[Dataset records]

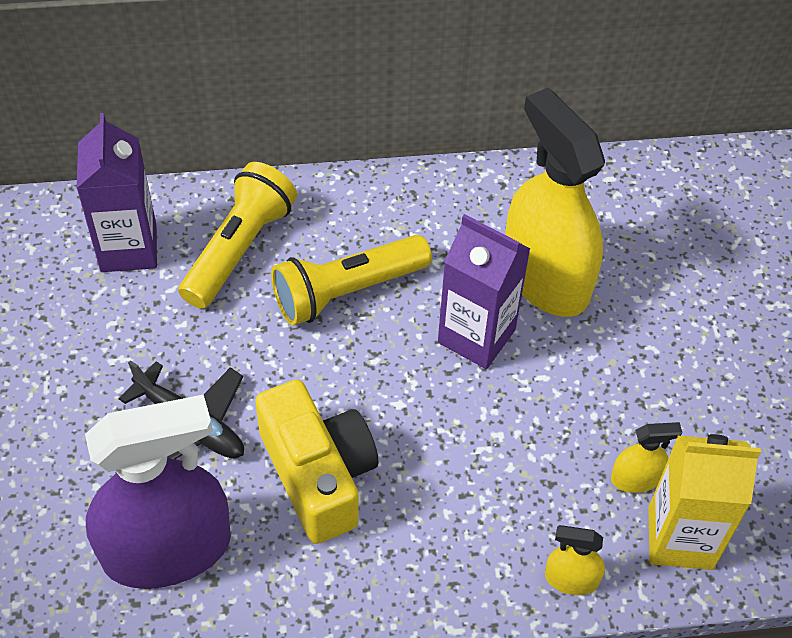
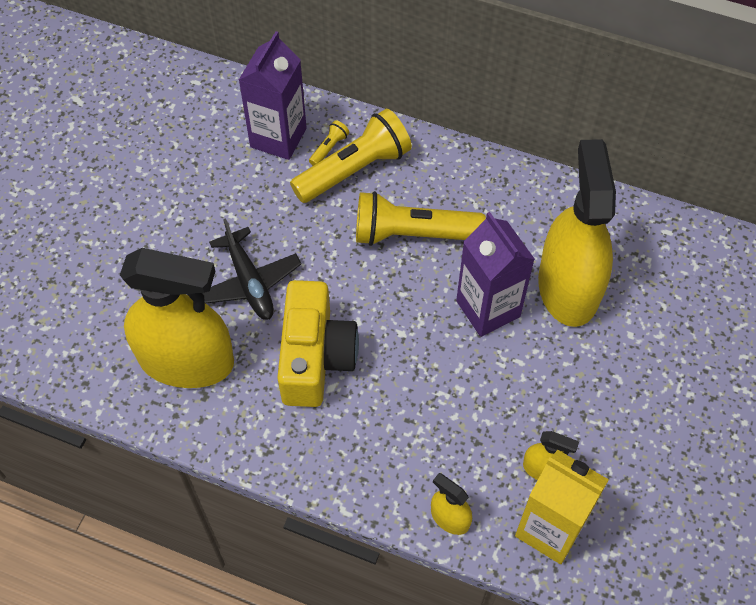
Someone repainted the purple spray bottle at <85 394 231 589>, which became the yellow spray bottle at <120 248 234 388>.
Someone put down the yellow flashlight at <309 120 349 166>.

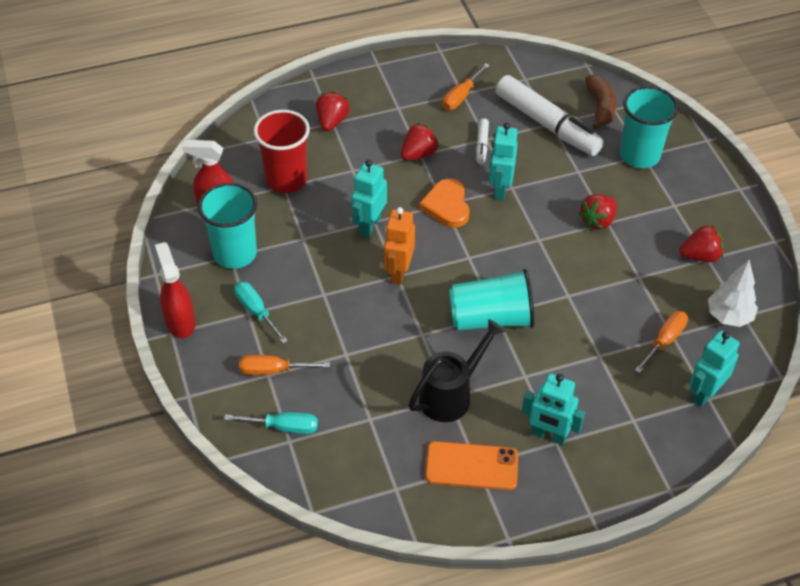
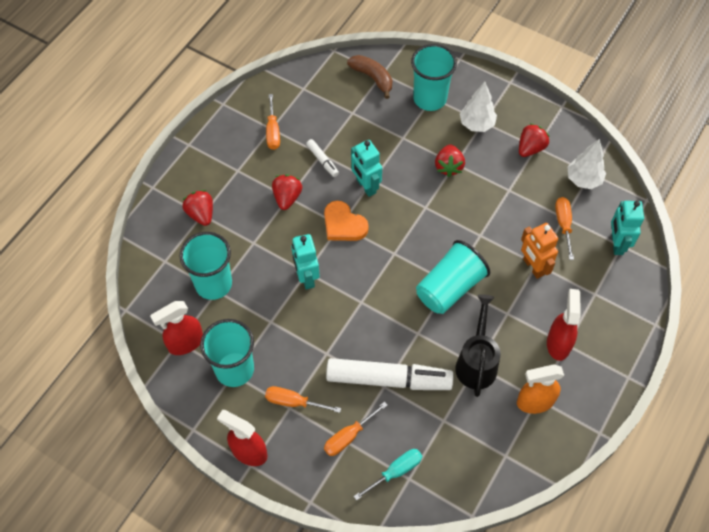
Someone repainted the red cup at <254 110 310 193>, which became the turquoise cup at <180 232 232 300>.
Someone repainted the turquoise screwdriver at <234 282 288 344>, which became the orange screwdriver at <265 386 341 413>.
Someone carried the white marker from <496 75 604 156> to <326 358 454 390>.
Someone put down the white tree at <460 82 497 132>.
Someone swapped the orange phone at <425 441 518 490> for the orange spray bottle at <517 364 564 414>.
Someone carried the orange robot from <384 207 415 285> to <521 223 558 279>.
Someone swapped the turquoise robot at <522 373 585 445> for the red spray bottle at <547 289 581 361>.

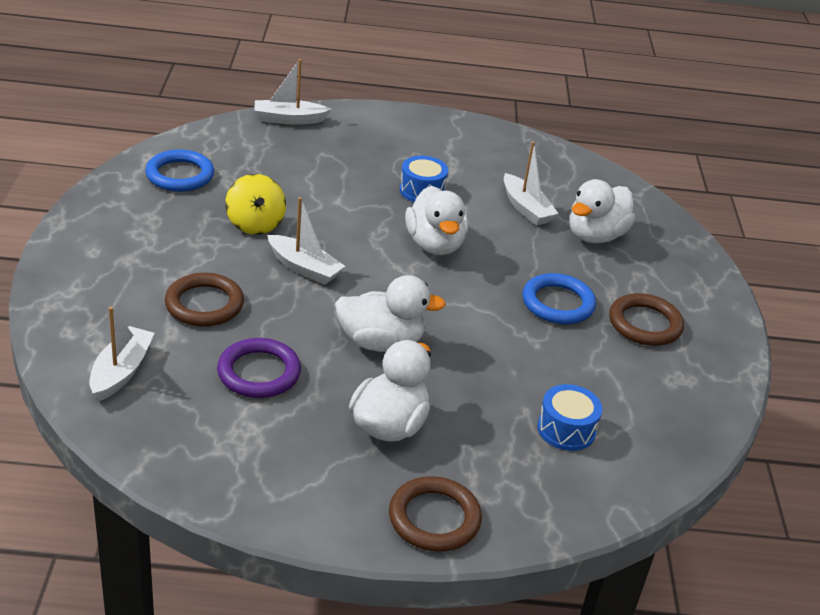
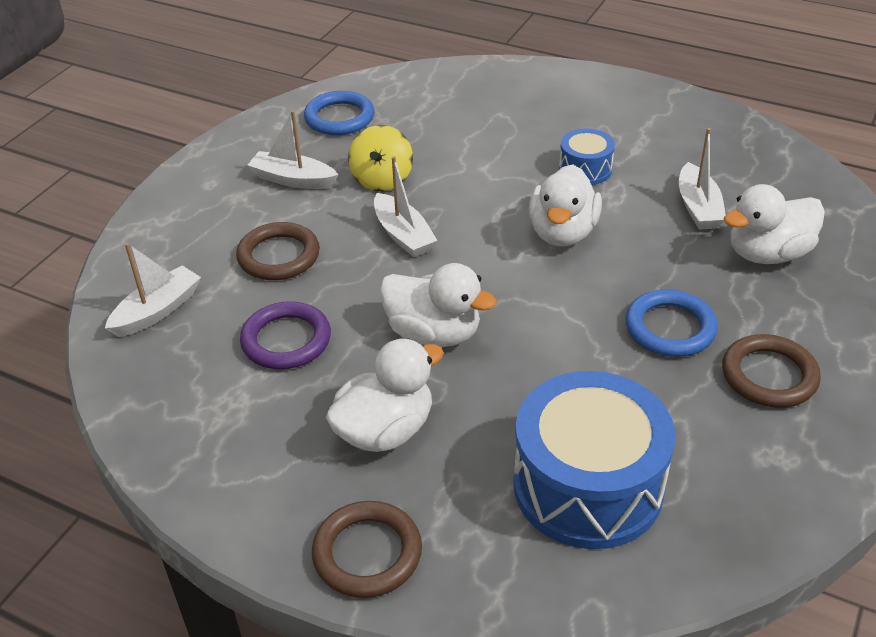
Someone carried the white boat from <254 59 331 125> to <247 110 338 189>.
Someone scaled the blue drum at <537 384 602 451> by 2.06.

[/Dataset records]

▶ [Problem to work on]:
Without the pictures, please output every record exactly.

▶ [Solution to the problem]:
Someone repainted the purple spray bottle at <85 394 231 589>, which became the yellow spray bottle at <120 248 234 388>.
Someone put down the yellow flashlight at <309 120 349 166>.

Someone repainted the red cup at <254 110 310 193>, which became the turquoise cup at <180 232 232 300>.
Someone repainted the turquoise screwdriver at <234 282 288 344>, which became the orange screwdriver at <265 386 341 413>.
Someone carried the white marker from <496 75 604 156> to <326 358 454 390>.
Someone put down the white tree at <460 82 497 132>.
Someone swapped the orange phone at <425 441 518 490> for the orange spray bottle at <517 364 564 414>.
Someone carried the orange robot from <384 207 415 285> to <521 223 558 279>.
Someone swapped the turquoise robot at <522 373 585 445> for the red spray bottle at <547 289 581 361>.

Someone carried the white boat from <254 59 331 125> to <247 110 338 189>.
Someone scaled the blue drum at <537 384 602 451> by 2.06.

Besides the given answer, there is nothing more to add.